## About this exercise
Could you give back every record below exactly, leaving out the pictures?

Records from a data collection
BEGIN
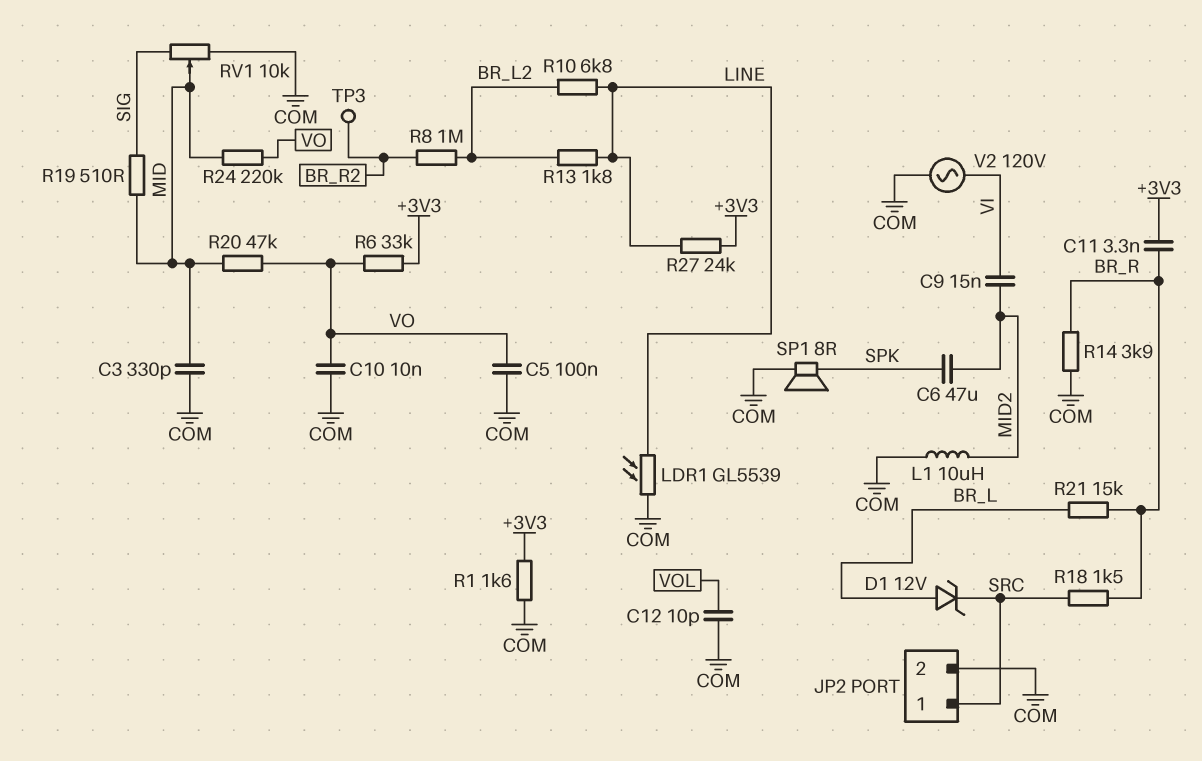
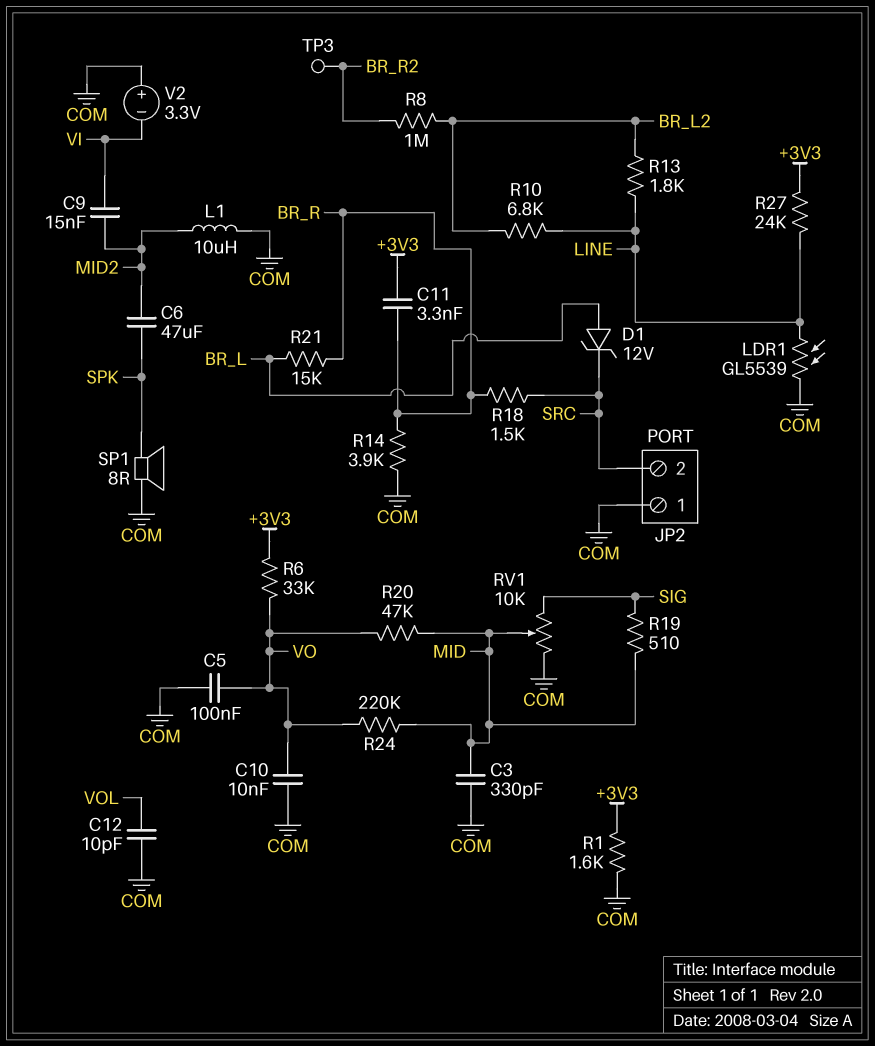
JP2 pin 1: SRC -> COM
JP2 pin 2: COM -> SRC
V2: AC 120V (COM, VI) -> 3.3V (plus COM, minus VI)

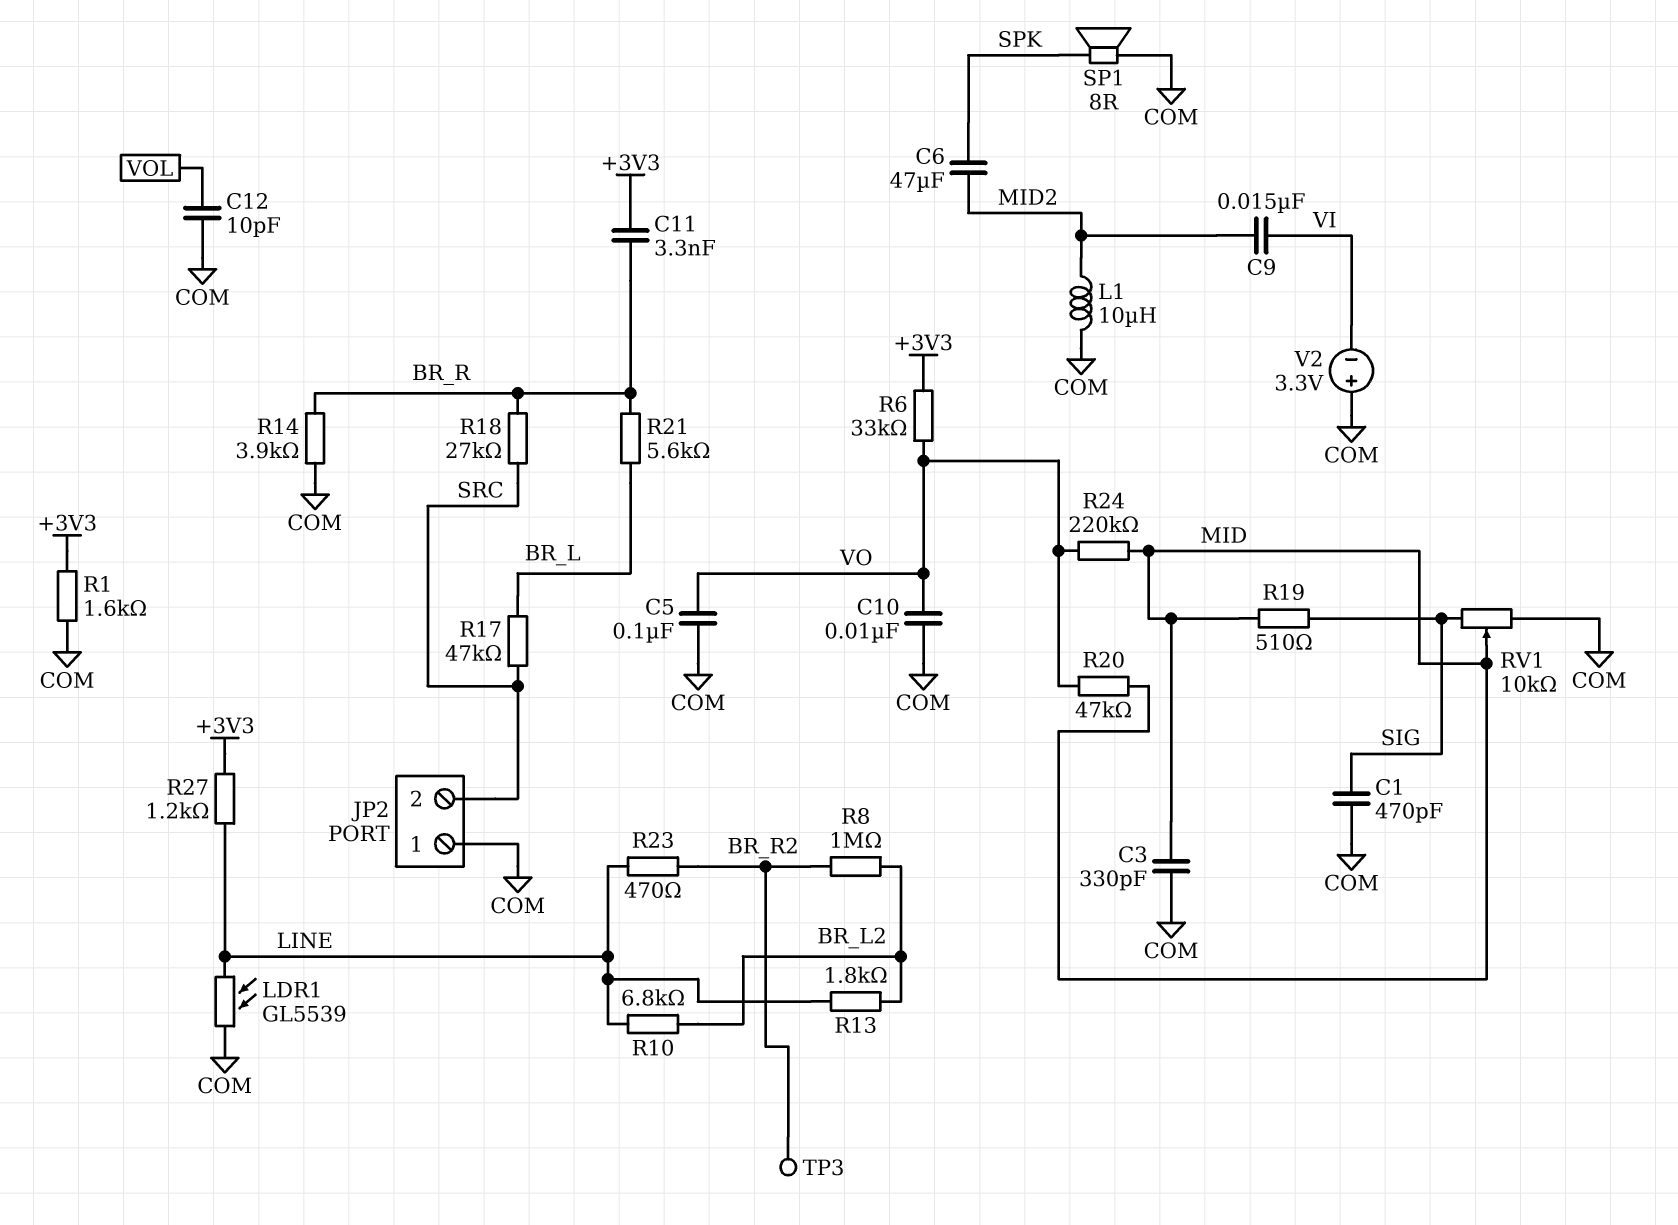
C1: none -> 470pF (COM, SIG)
D1: zener 12V (A BR_L, K SRC) -> none
R17: none -> 47k (BR_L, SRC)
R18: 1.5k (BR_R, SRC) -> 27k (BR_R, SRC)
R21: 15k (BR_L, BR_R) -> 5.6k (BR_L, BR_R)
R23: none -> 470 (BR_R2, LINE)
R27: 24k (+3V3, LINE) -> 1.2k (+3V3, LINE)

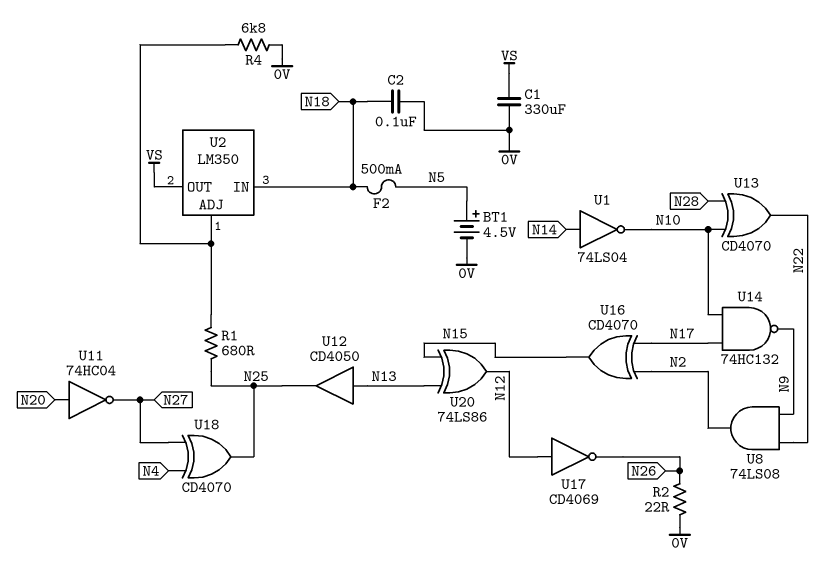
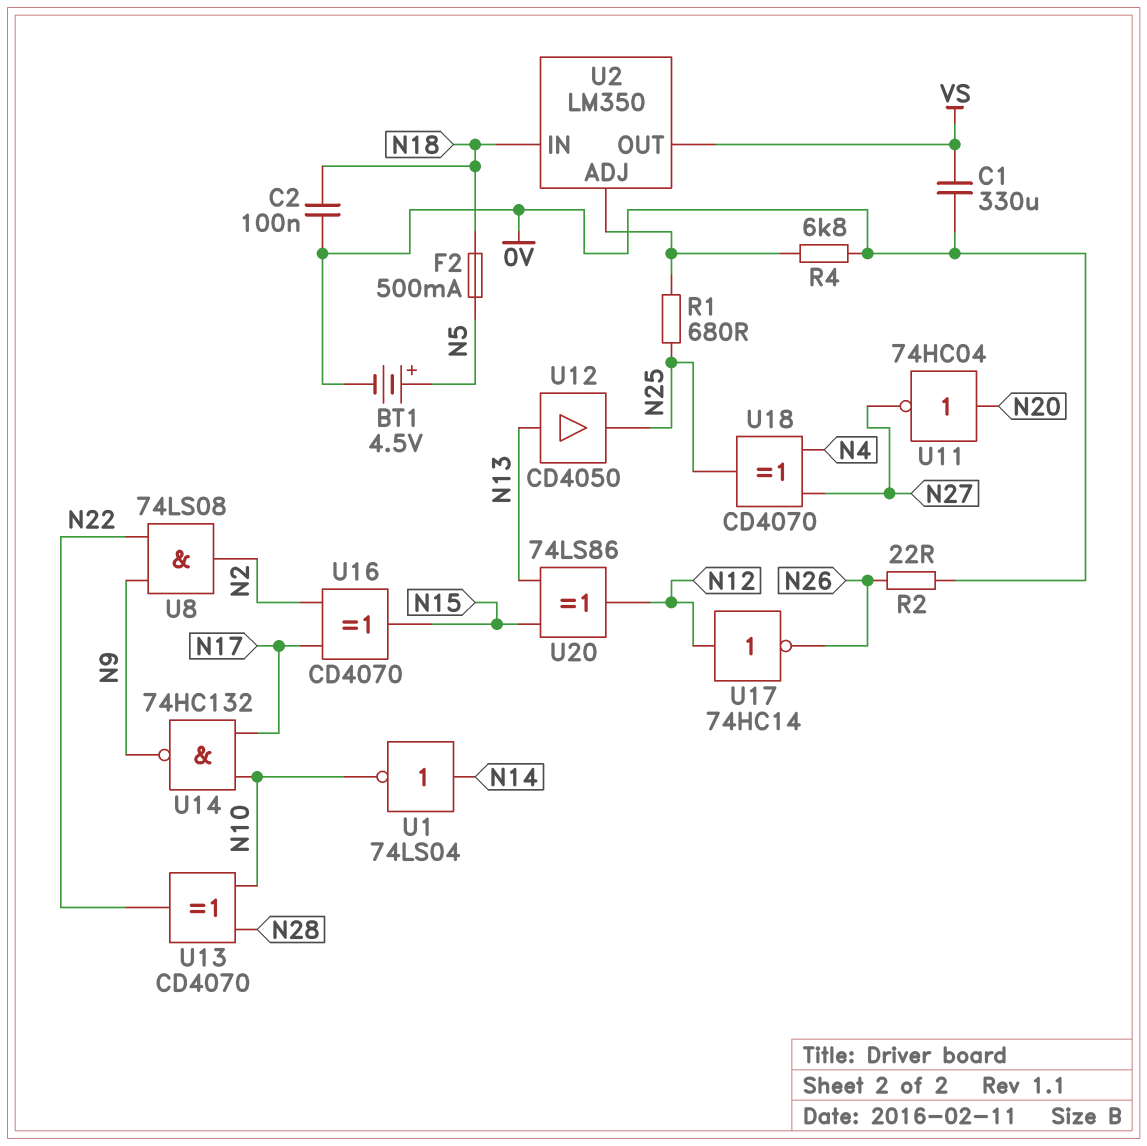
U17: NOT CD4069 (in N12, out N26) -> NOT 74HC14 (in N12, out N26)

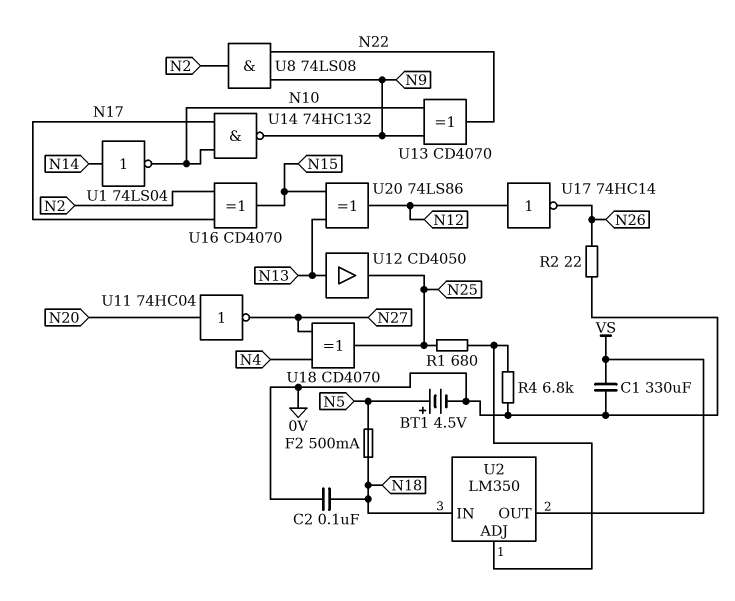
U13: XOR CD4070 (in N10, in N28, out N22) -> XOR CD4070 (in N9, in N10, out N22)

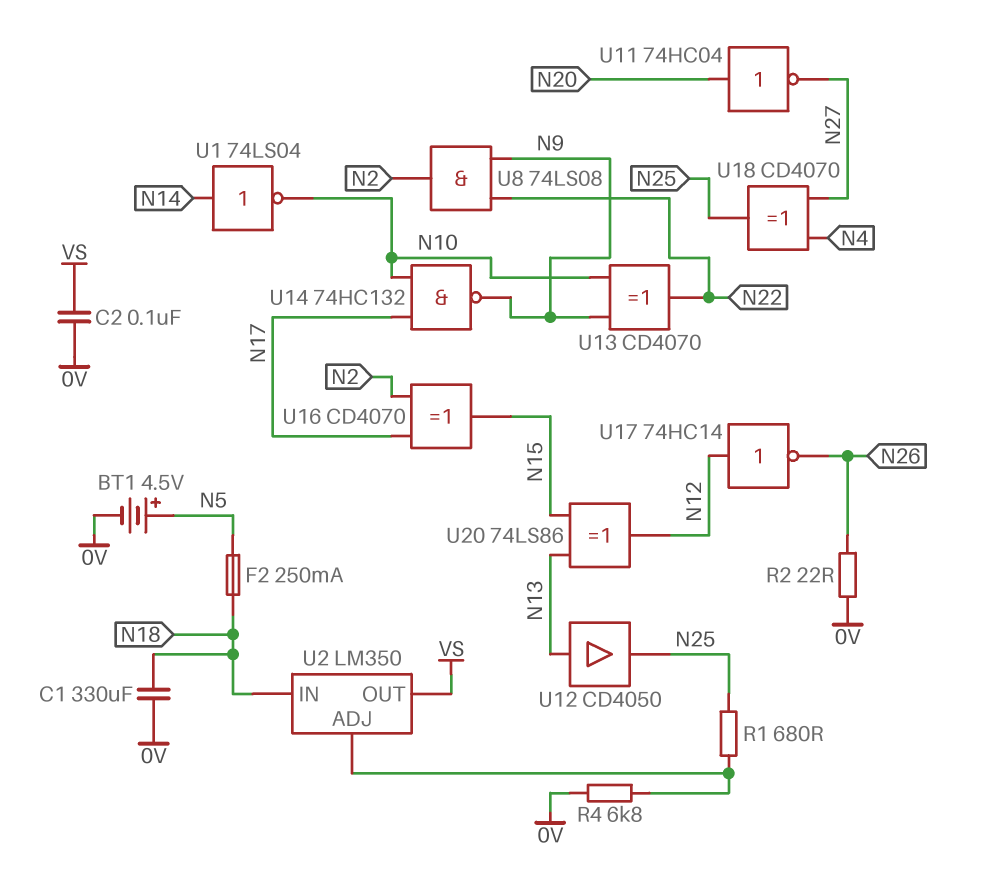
C1: 330uF (0V, VS) -> 330uF (0V, N18)
C2: 100nF (0V, N18) -> 100nF (0V, VS)
F2: 500mA (N5, N18) -> 250mA (N5, N18)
END
## Answer box
JP2 pin 1: SRC -> COM
JP2 pin 2: COM -> SRC
V2: AC 120V (COM, VI) -> 3.3V (plus COM, minus VI)

C1: none -> 470pF (COM, SIG)
D1: zener 12V (A BR_L, K SRC) -> none
R17: none -> 47k (BR_L, SRC)
R18: 1.5k (BR_R, SRC) -> 27k (BR_R, SRC)
R21: 15k (BR_L, BR_R) -> 5.6k (BR_L, BR_R)
R23: none -> 470 (BR_R2, LINE)
R27: 24k (+3V3, LINE) -> 1.2k (+3V3, LINE)

U17: NOT CD4069 (in N12, out N26) -> NOT 74HC14 (in N12, out N26)

U13: XOR CD4070 (in N10, in N28, out N22) -> XOR CD4070 (in N9, in N10, out N22)

C1: 330uF (0V, VS) -> 330uF (0V, N18)
C2: 100nF (0V, N18) -> 100nF (0V, VS)
F2: 500mA (N5, N18) -> 250mA (N5, N18)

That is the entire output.